REQUIRED ACTION: All the lines below need retyping exactly, apart from the images.

----- PROVIDED MATERIAL

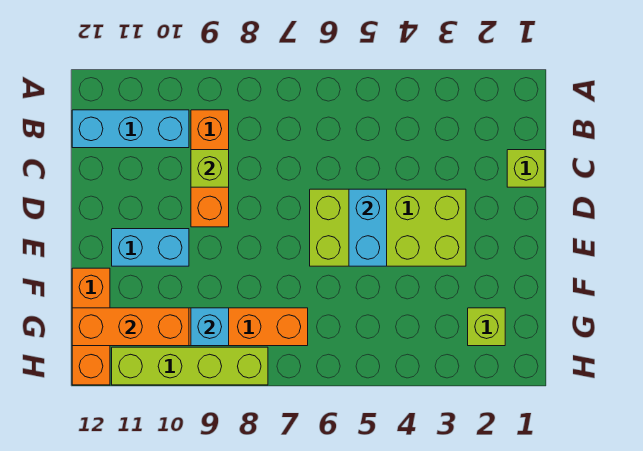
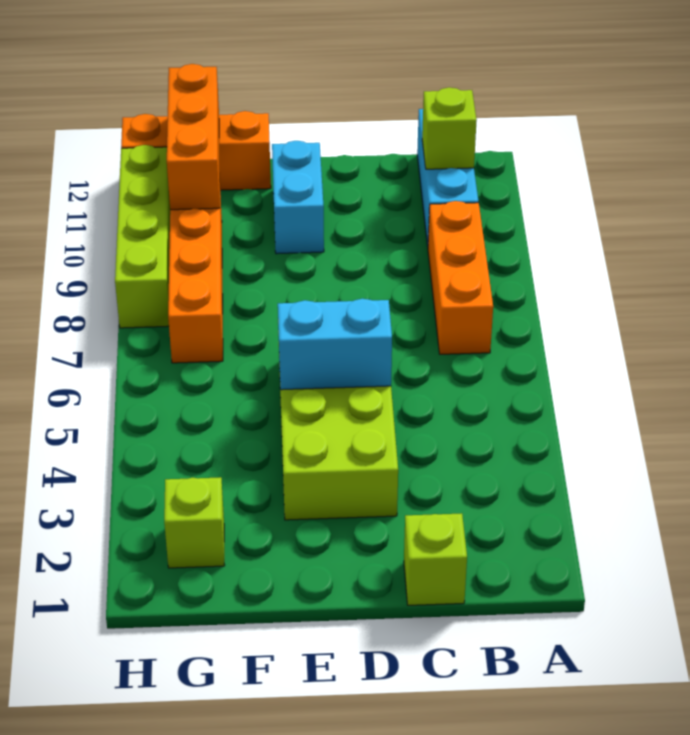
orange brick B9:D9 level 1 -> orange brick B7:B9 level 1
lime brick C9 level 2 -> lime brick B11 level 2
cyan brick G9 level 2 -> none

----------

SOLUTION TO THIS TASK:
orange brick B9:D9 level 1 -> orange brick B7:B9 level 1
lime brick C9 level 2 -> lime brick B11 level 2
cyan brick G9 level 2 -> none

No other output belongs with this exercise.